Task description:
Report only the number of lines that contain the string "down" in the records below.

——

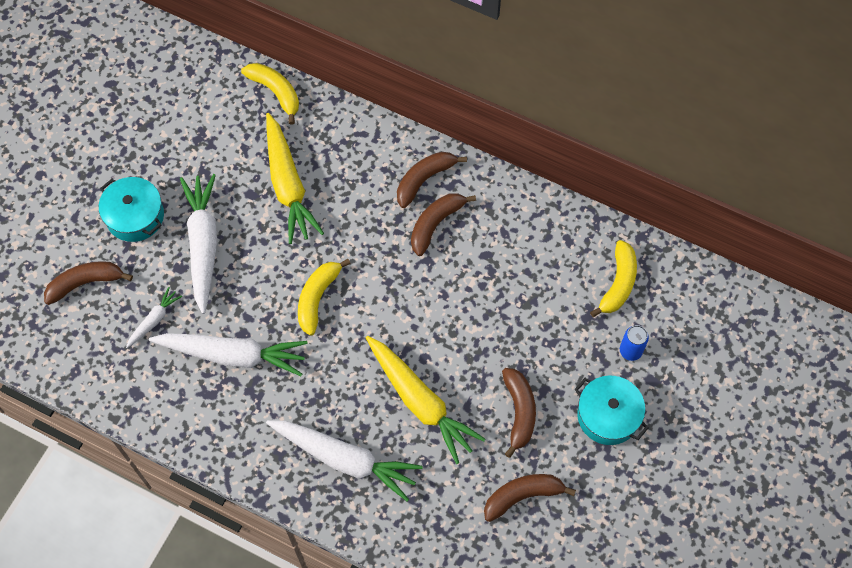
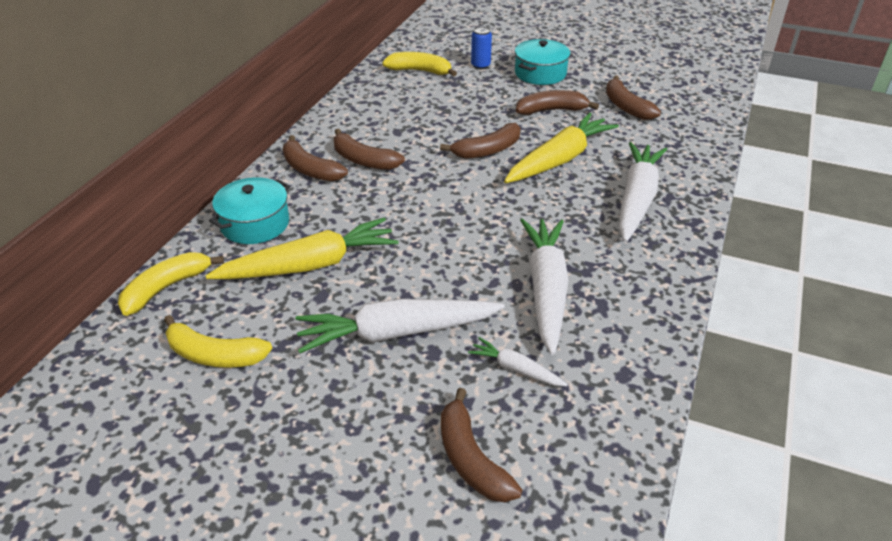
camera: 95 degrees left, 25 degrees down
(135, 216) = (353, 413): turquoise pot -> turquoise pot (255, 224)
(317, 298) = (459, 230): yellow banana -> yellow banana (214, 355)
(443, 336) = (487, 150): none -> brown banana

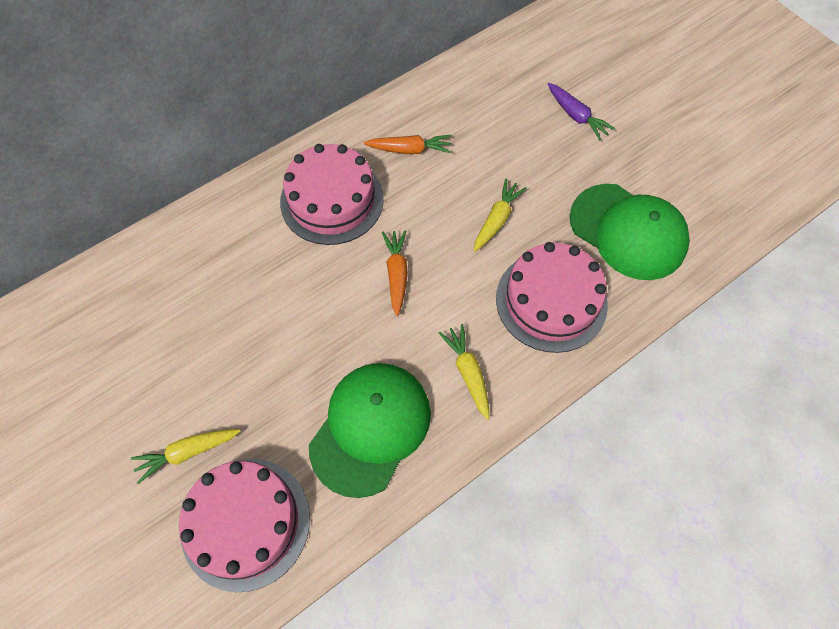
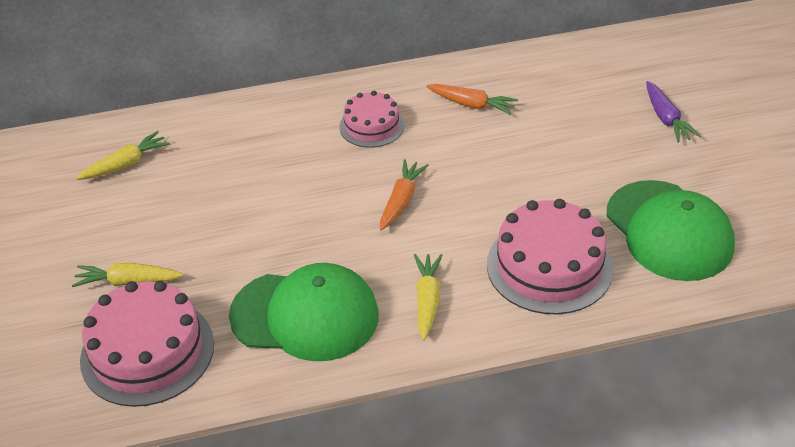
camera: 25 degrees right, 20 degrees down
(332, 200) = (372, 126): pink cake -> pink cake, size x0.60
(370, 428) = (305, 315): green cap -> green cap turned 45 degrees clockwise
(496, 220) = (529, 183): yellow carrot -> yellow carrot (125, 164)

——

Result of the exercise:
2